▶ WHAT YOU WILL DO
Where the records hold the string "turned", show the whole line it sits on.

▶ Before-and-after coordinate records
= = =

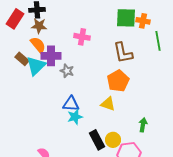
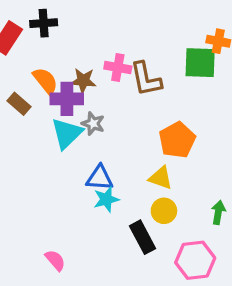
green square: (126, 18) -> (200, 63), moved
brown star: (39, 26) -> (83, 81), moved
brown L-shape: (123, 53) -> (146, 79), moved
cyan triangle: (36, 66) -> (67, 133), moved
yellow circle: (113, 140) -> (164, 211), moved

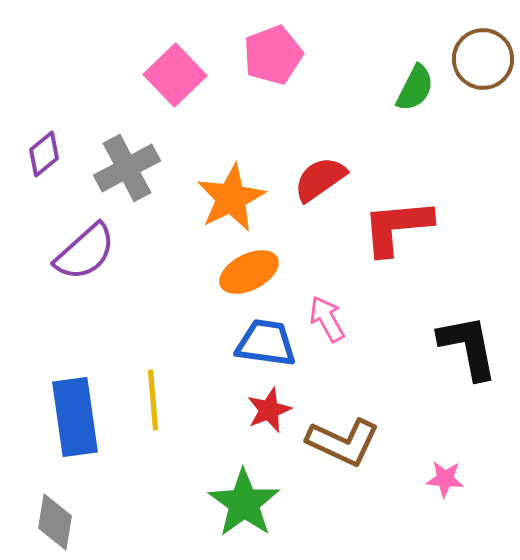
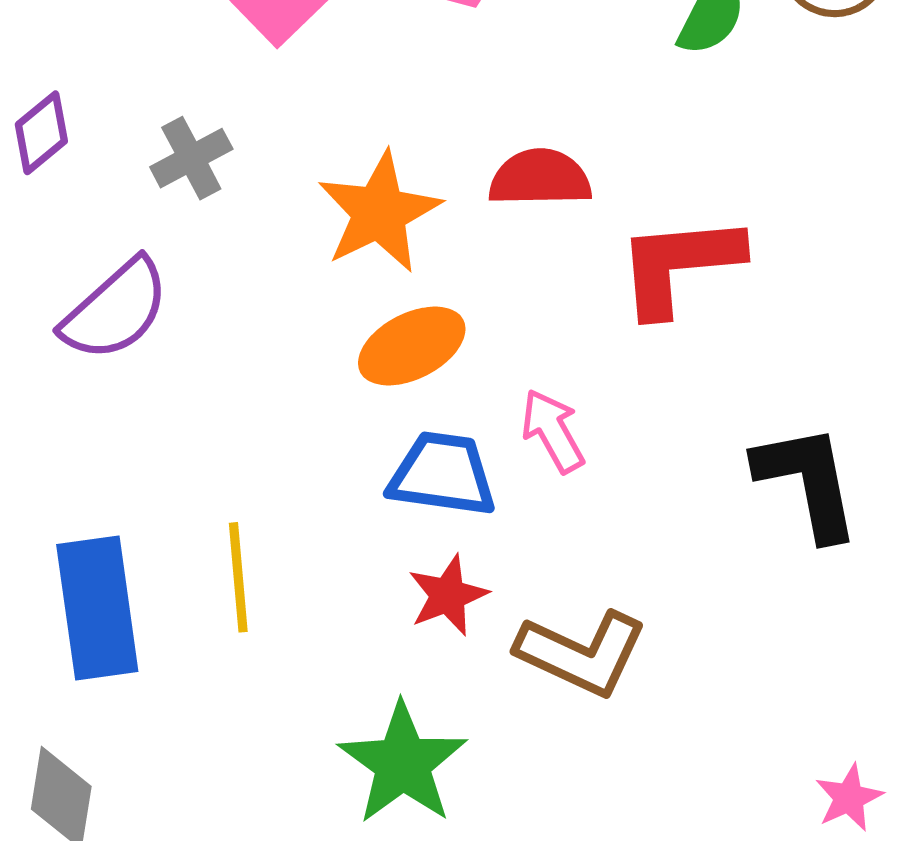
gray cross: (127, 168) -> (191, 158), size x0.7
red semicircle: (320, 179) -> (540, 178), turned 34
pink star: (445, 479) -> (849, 798), moved, turned -30

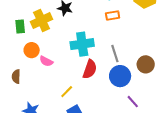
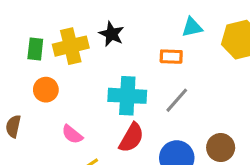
orange rectangle: (113, 16) -> (171, 57), moved
gray line: (115, 54) -> (177, 100), moved, turned 48
pink semicircle: (46, 61) -> (72, 134), moved

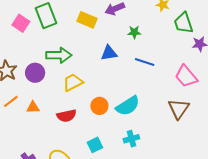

= = =

▶ EXPECTED OUTPUT
red semicircle: (320, 179) -> (540, 178), turned 34
pink star: (445, 479) -> (849, 798), moved, turned -30
gray line: (115, 54) -> (177, 100), moved, turned 48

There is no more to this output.